* Task item
The answer should be a single number: how many lines of the entries below hold the word "LIGHT".

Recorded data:
################
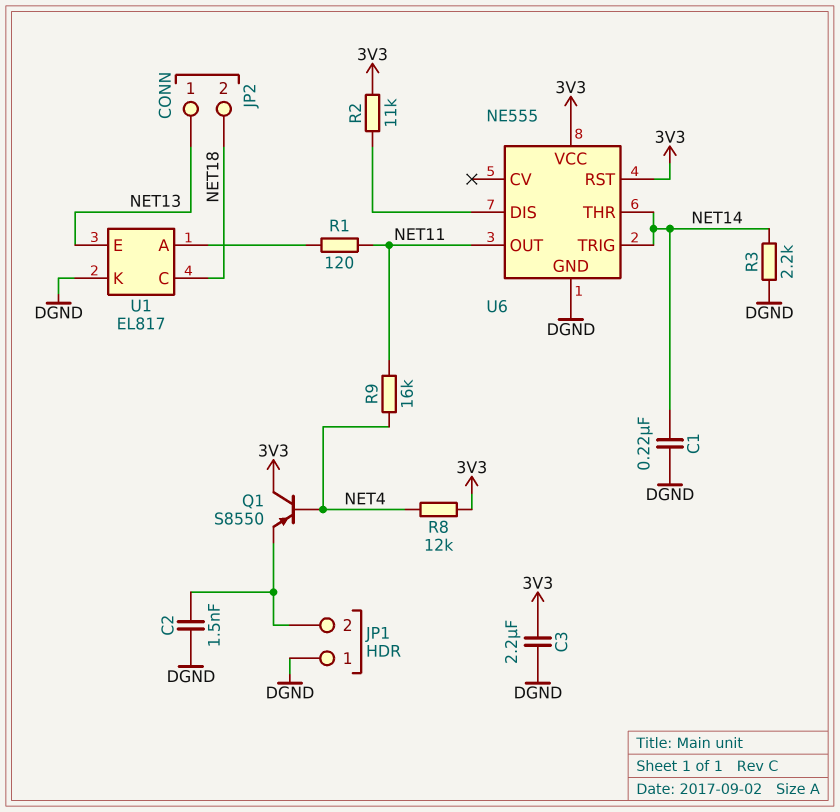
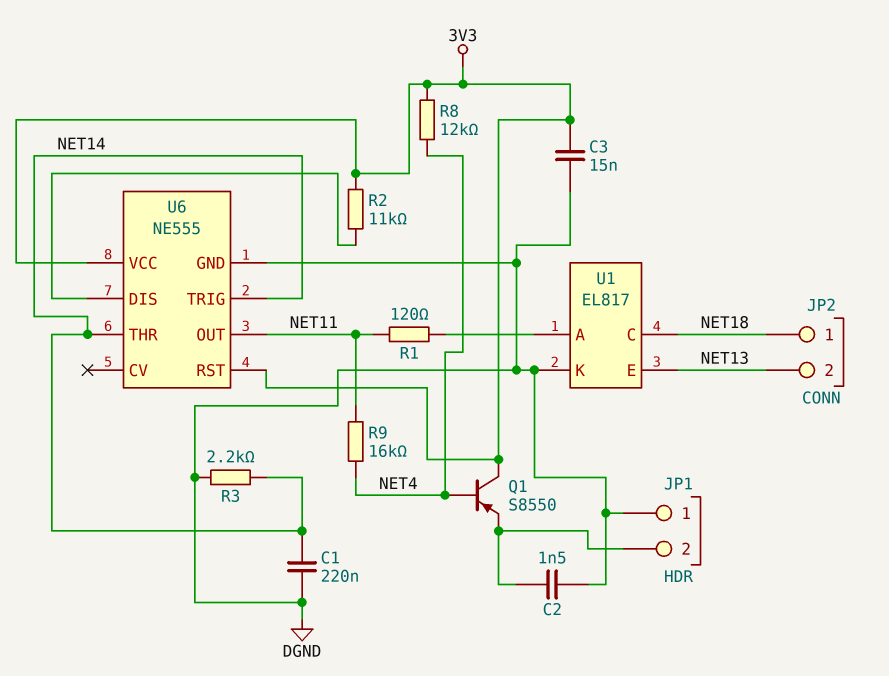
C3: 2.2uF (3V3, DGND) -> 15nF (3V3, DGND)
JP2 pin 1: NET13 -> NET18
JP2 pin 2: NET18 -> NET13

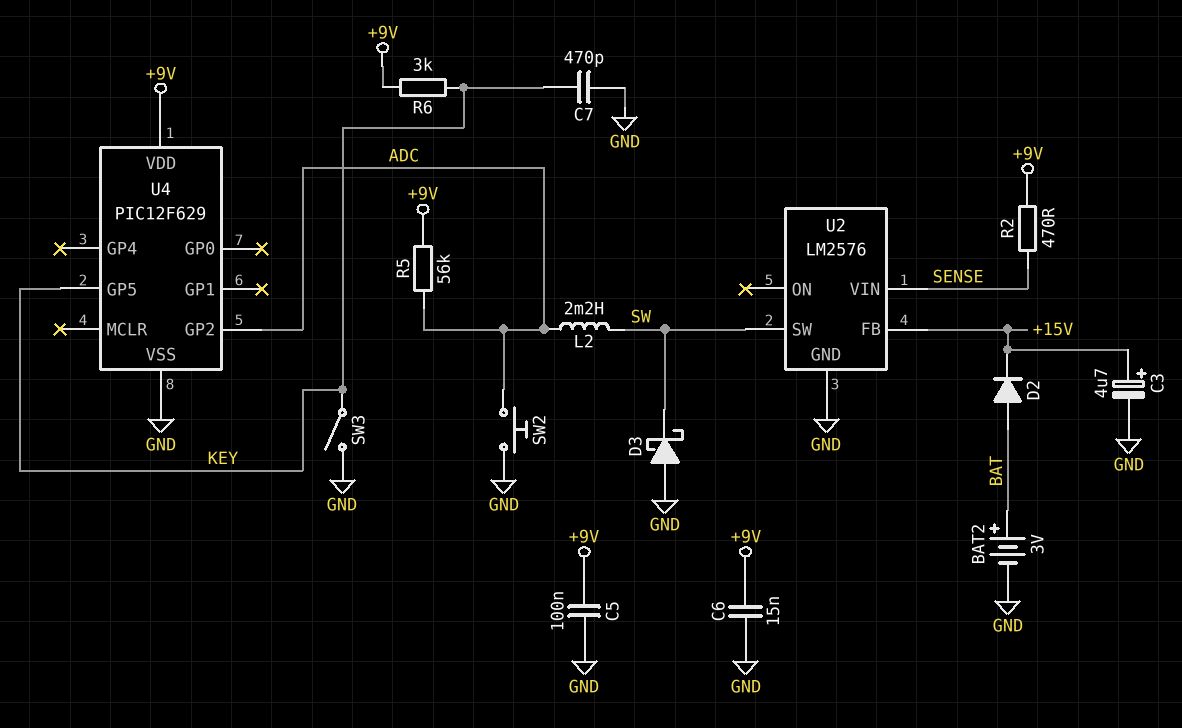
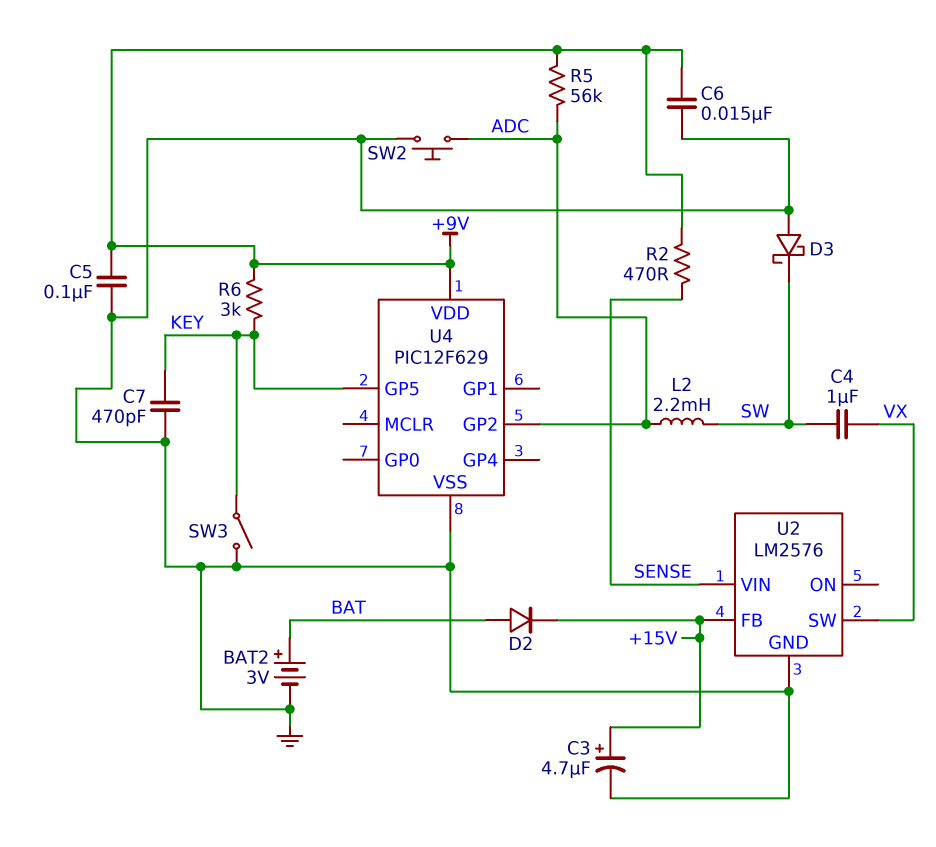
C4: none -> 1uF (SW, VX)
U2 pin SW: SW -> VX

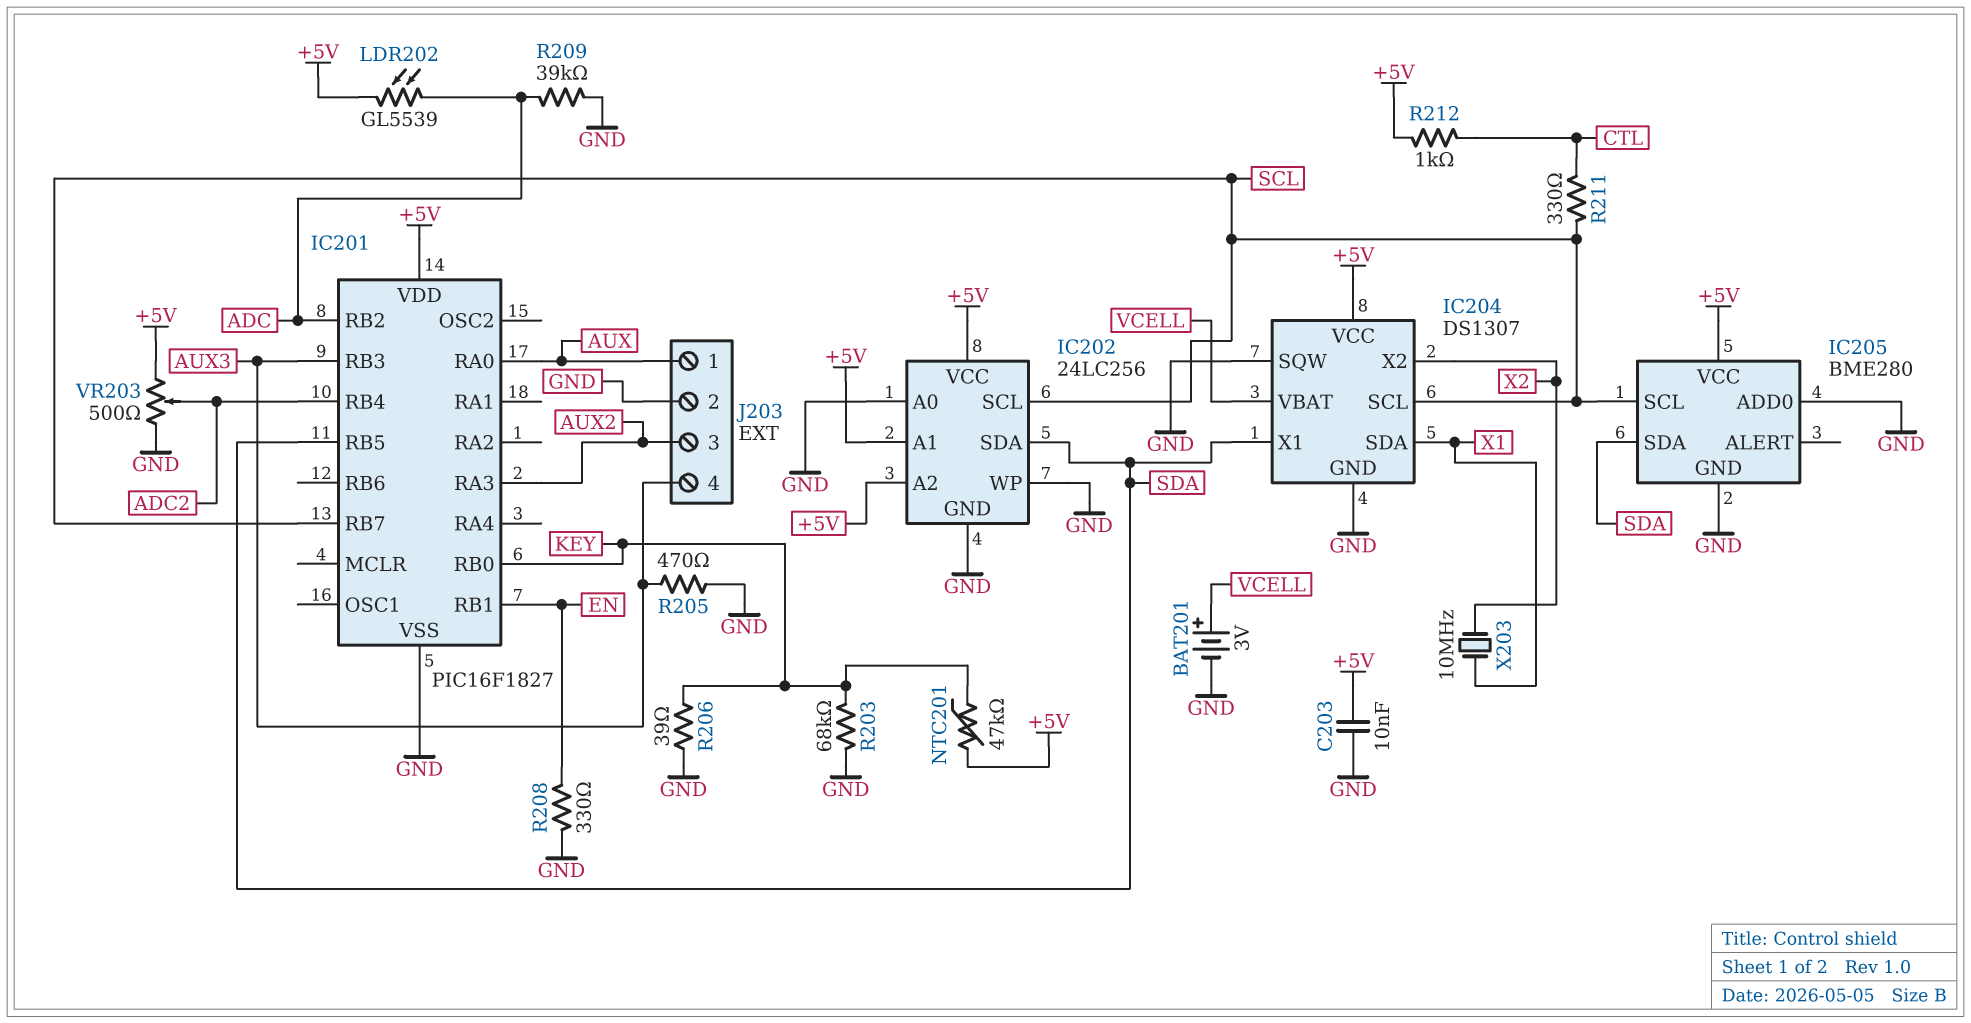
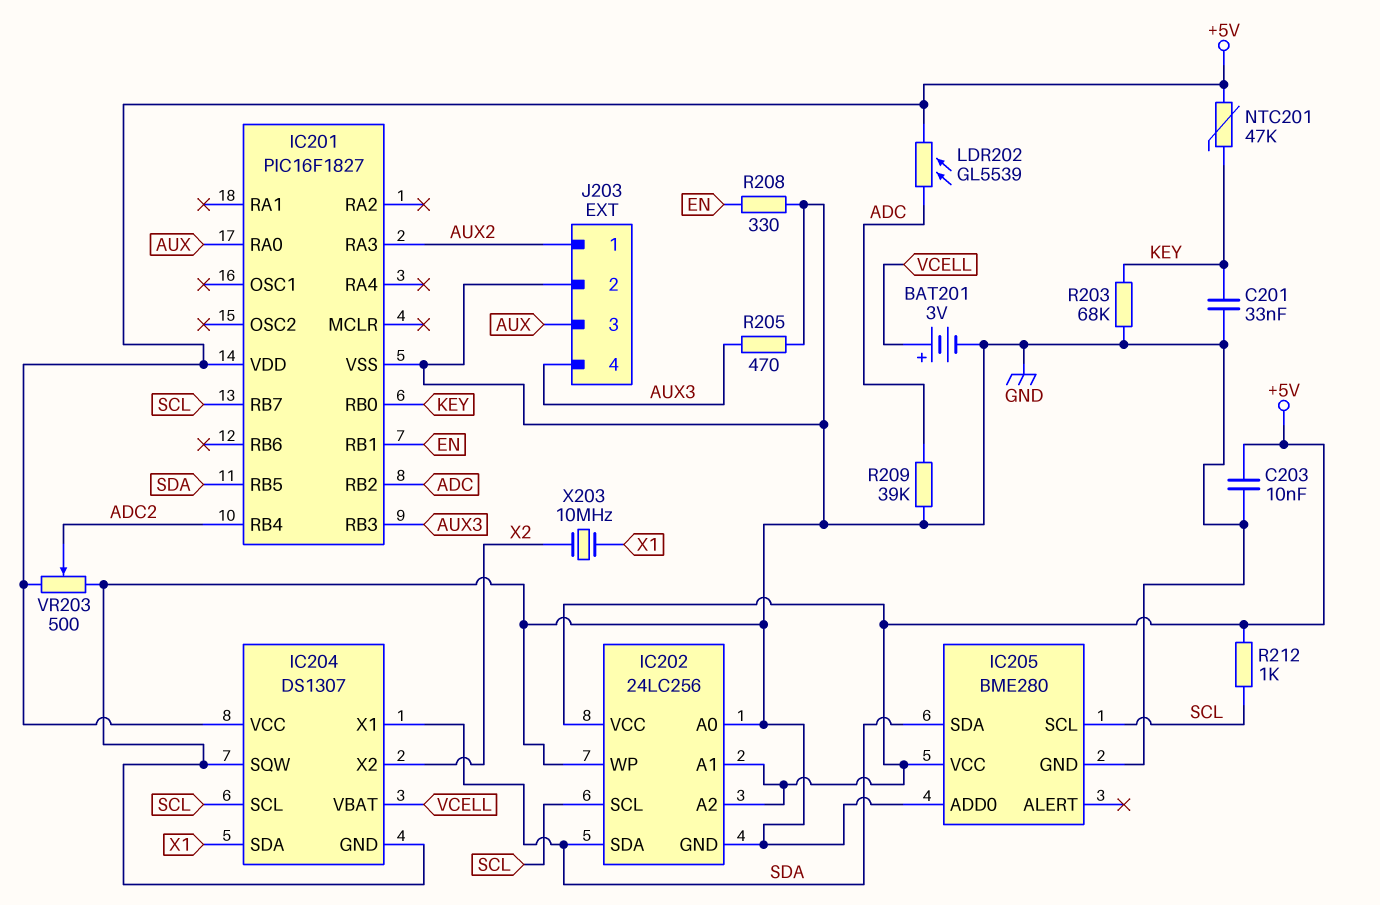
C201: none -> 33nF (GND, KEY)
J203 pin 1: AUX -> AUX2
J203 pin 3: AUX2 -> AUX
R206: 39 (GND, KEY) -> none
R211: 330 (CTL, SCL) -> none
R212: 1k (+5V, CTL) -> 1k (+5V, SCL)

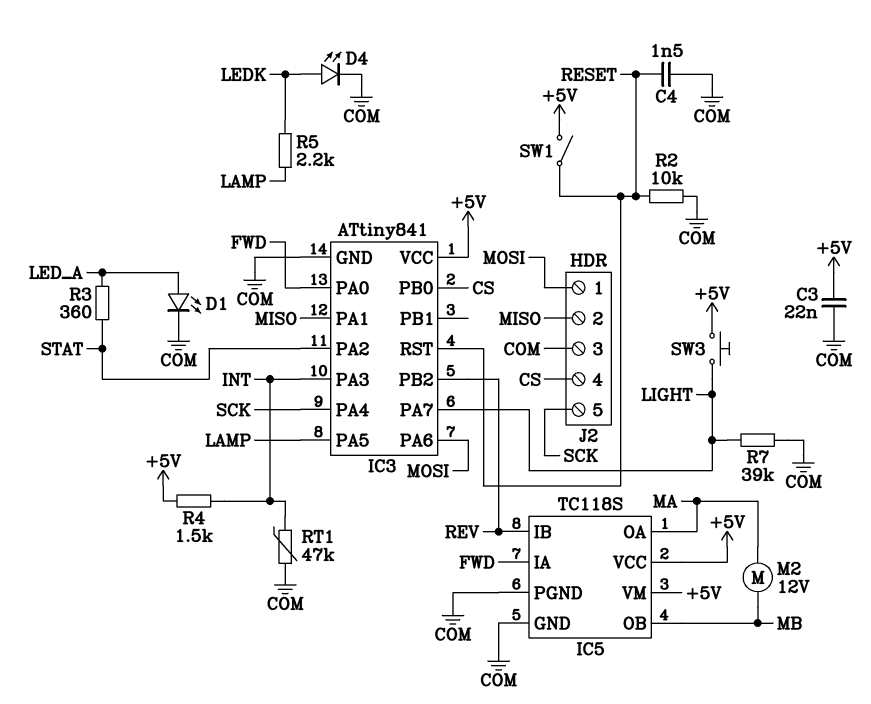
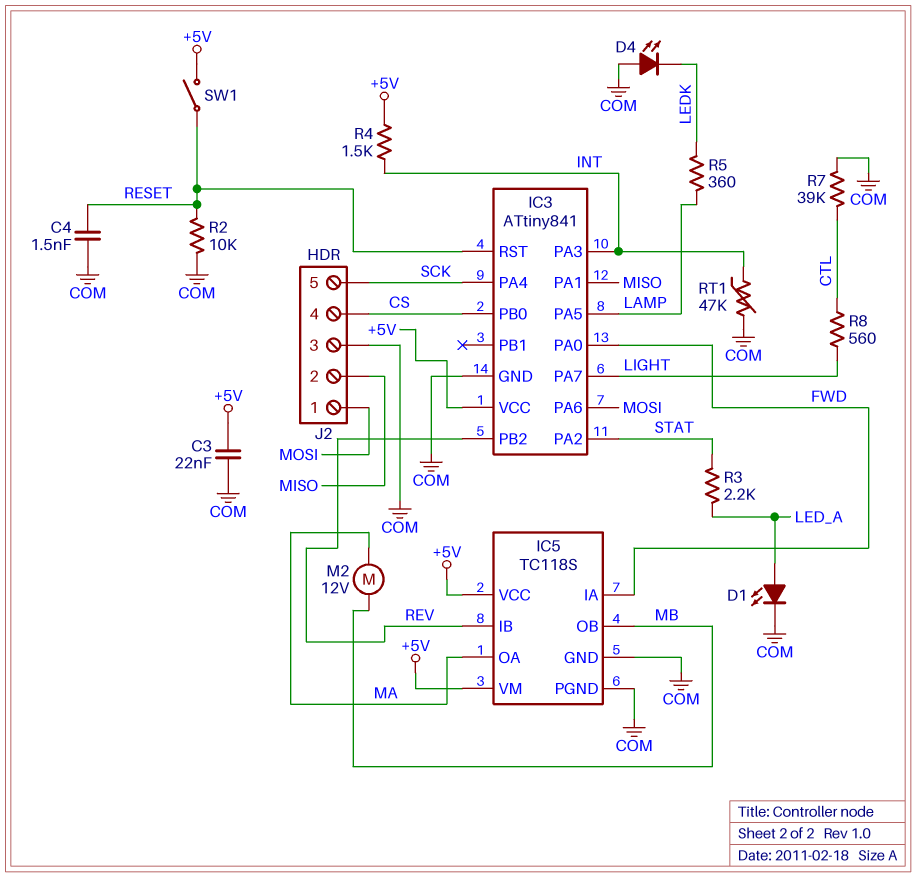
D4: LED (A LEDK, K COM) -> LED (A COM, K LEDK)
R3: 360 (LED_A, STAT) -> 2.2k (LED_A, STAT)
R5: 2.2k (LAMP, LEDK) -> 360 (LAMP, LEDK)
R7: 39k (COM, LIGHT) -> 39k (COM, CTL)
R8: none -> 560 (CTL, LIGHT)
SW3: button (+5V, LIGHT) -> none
################
* Task result
3